*** Provided records ***

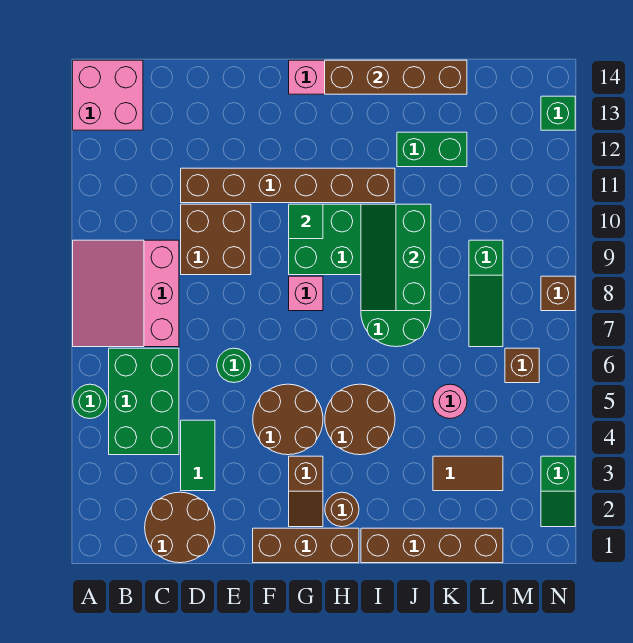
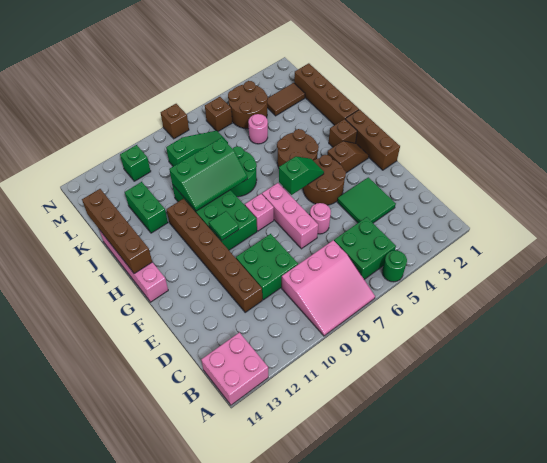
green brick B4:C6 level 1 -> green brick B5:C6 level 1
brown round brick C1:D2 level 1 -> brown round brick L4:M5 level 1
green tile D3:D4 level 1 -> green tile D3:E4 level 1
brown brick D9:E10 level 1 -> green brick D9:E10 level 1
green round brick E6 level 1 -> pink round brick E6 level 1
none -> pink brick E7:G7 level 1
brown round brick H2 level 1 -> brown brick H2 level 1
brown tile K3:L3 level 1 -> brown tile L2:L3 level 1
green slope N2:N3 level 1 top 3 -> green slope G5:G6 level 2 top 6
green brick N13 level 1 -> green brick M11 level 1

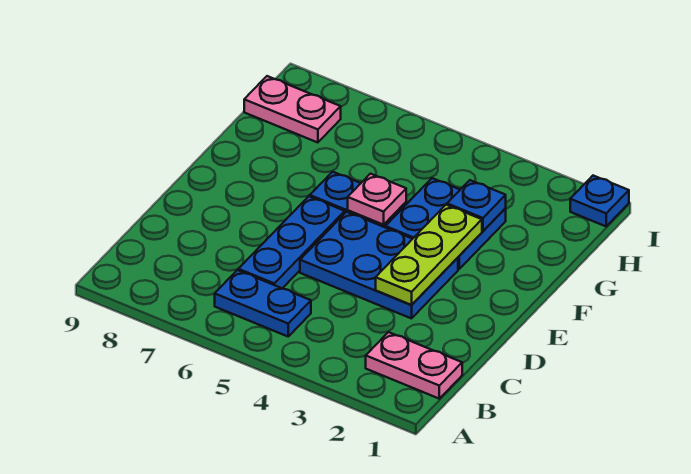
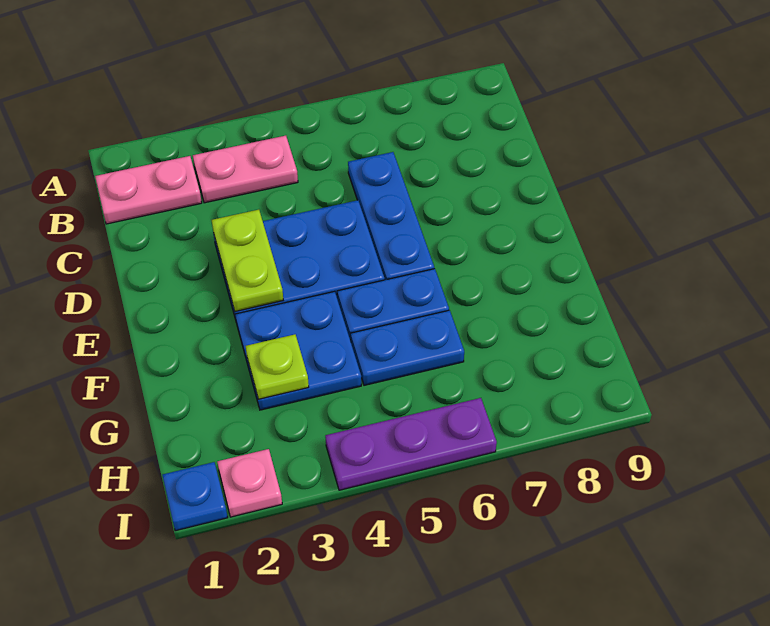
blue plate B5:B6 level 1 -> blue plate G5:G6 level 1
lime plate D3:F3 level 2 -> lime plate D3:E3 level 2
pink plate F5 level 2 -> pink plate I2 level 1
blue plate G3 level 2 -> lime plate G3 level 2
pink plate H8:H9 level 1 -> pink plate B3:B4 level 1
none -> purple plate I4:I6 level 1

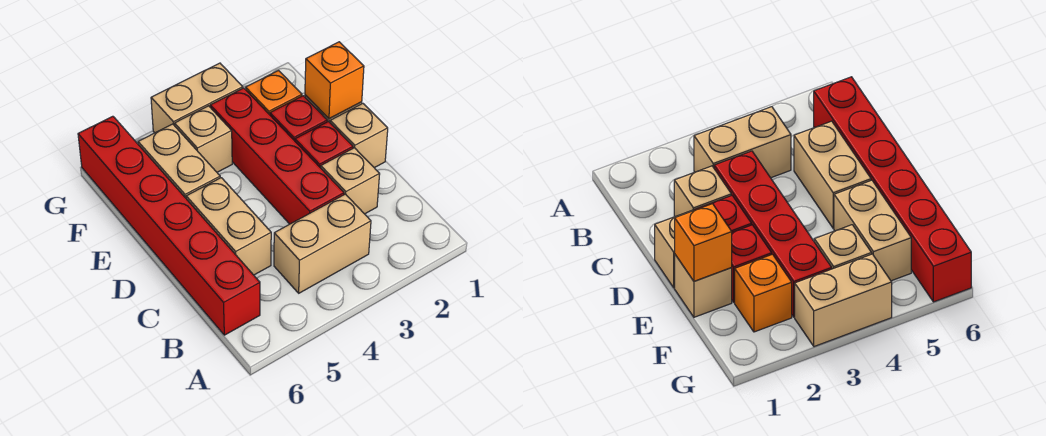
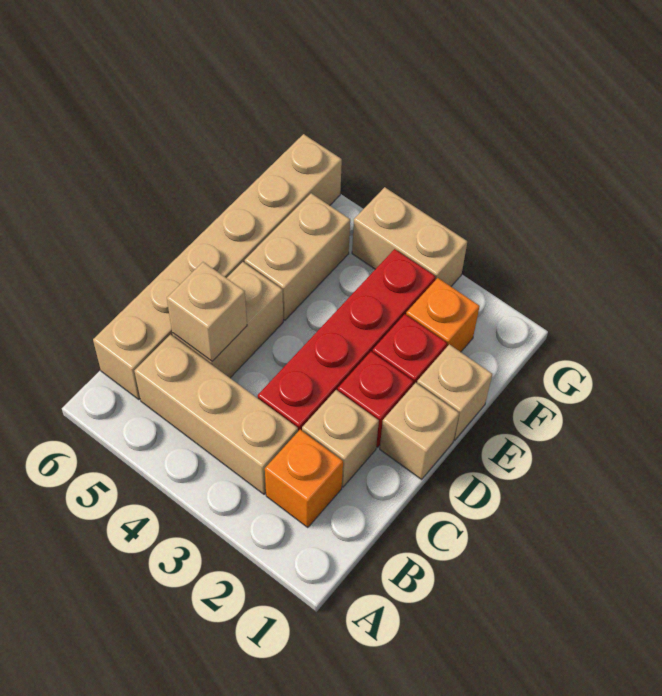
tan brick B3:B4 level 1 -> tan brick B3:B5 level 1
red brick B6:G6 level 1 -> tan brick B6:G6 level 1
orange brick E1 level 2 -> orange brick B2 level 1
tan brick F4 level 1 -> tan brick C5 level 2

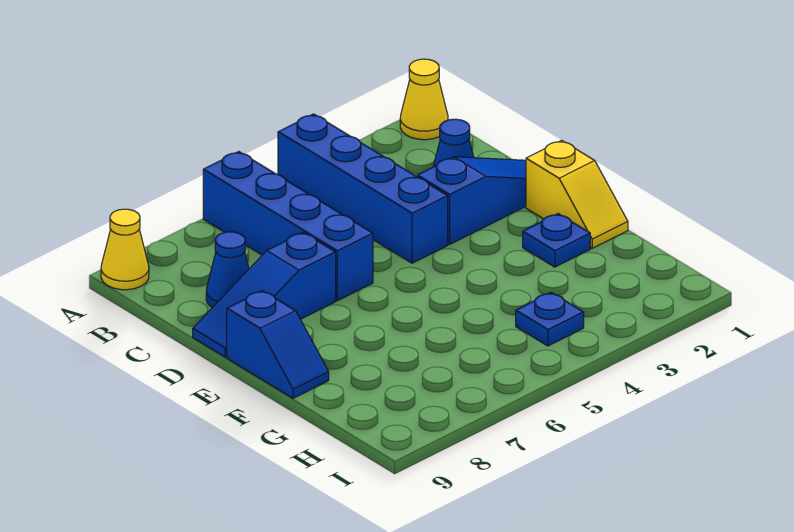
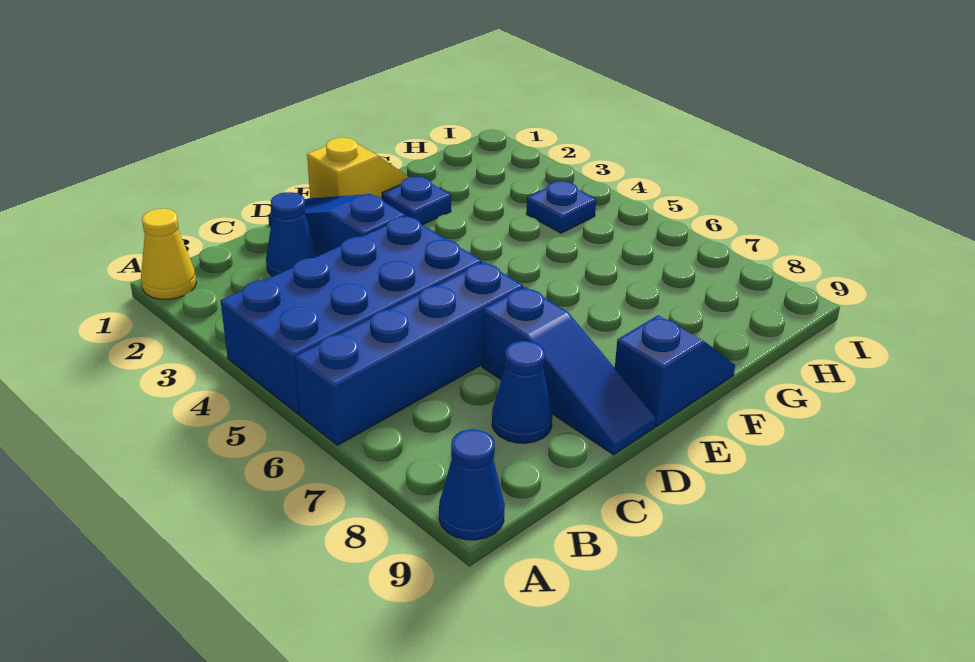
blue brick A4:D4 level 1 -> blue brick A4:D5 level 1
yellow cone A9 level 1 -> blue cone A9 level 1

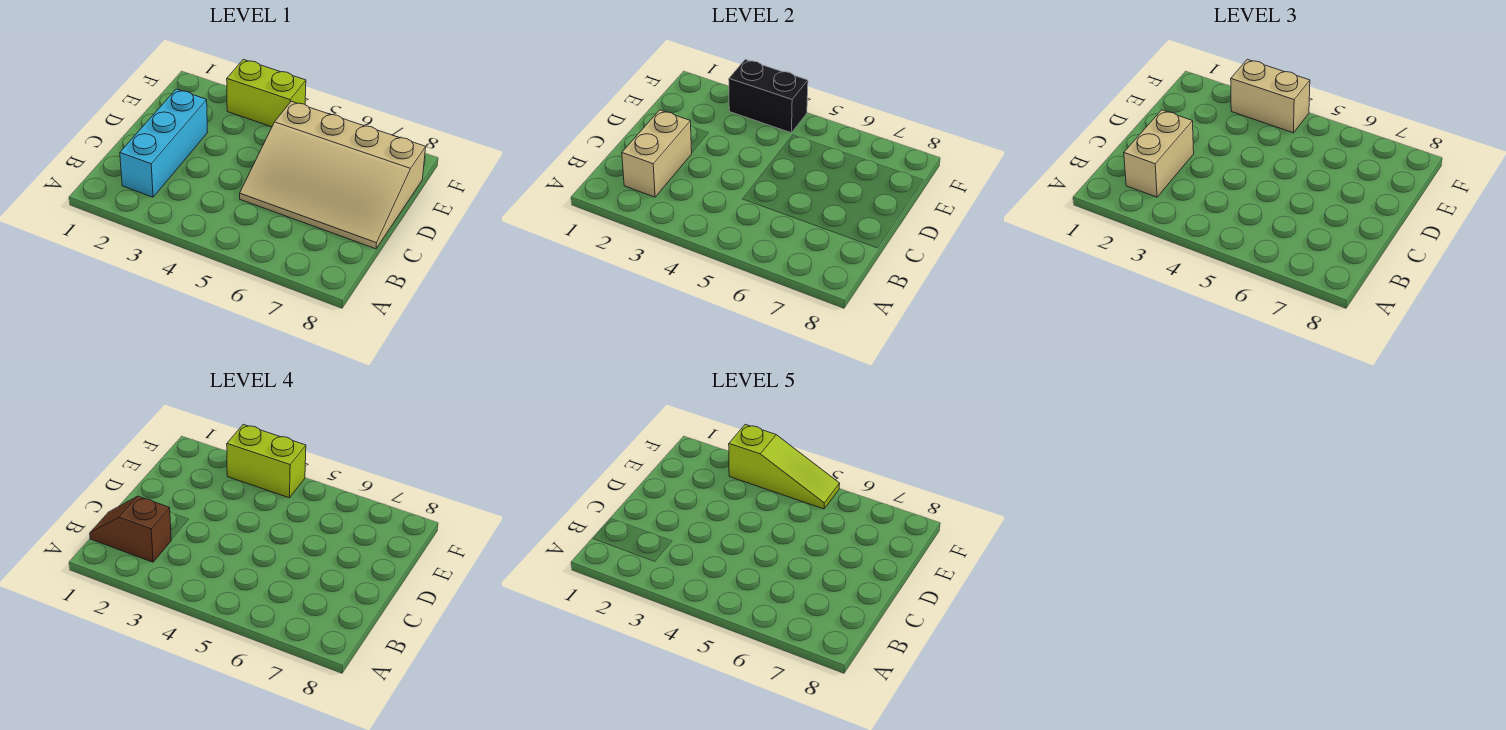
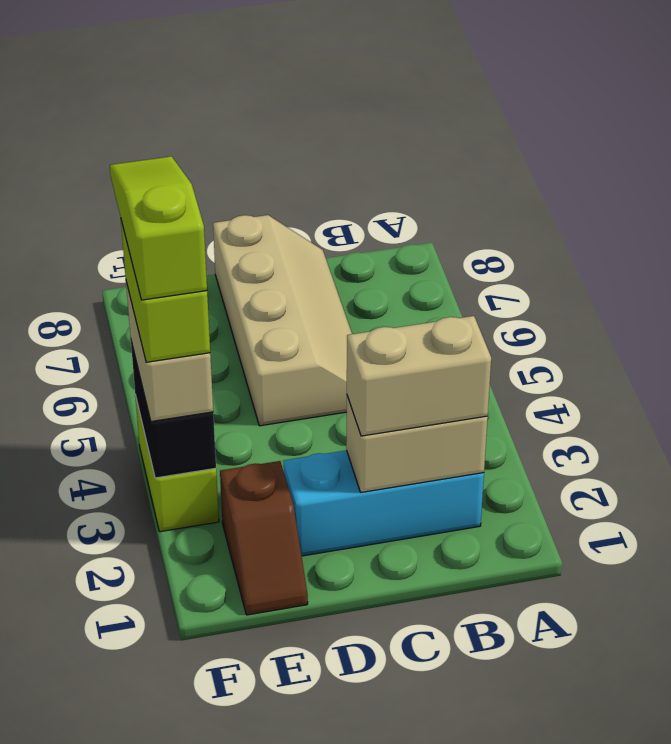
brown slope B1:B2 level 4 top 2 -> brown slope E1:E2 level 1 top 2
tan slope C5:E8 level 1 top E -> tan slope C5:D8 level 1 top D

*** End of Provided records ***

**Exercise directions:** If a line in the entries includes the word "lime", copy that line out.

**Solution to the exercise:**
lime plate D3:F3 level 2 -> lime plate D3:E3 level 2
blue plate G3 level 2 -> lime plate G3 level 2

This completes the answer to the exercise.